Begin Dataset records
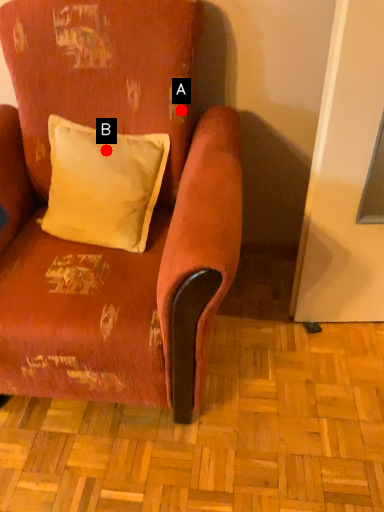
Question: Two points are circled on the image, labeled by A and B beside each circle. Which point appears closest to the camera in this image?

Choices:
 (A) A is closer
 (B) B is closer

Answer: (B)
End Dataset records
Problem description
Copy out each line of the listing above word for word, leaving out the picture.

Response
Question: Two points are circled on the image, labeled by A and B beside each circle. Which point appears closest to the camera in this image?

Choices:
 (A) A is closer
 (B) B is closer

Answer: (B)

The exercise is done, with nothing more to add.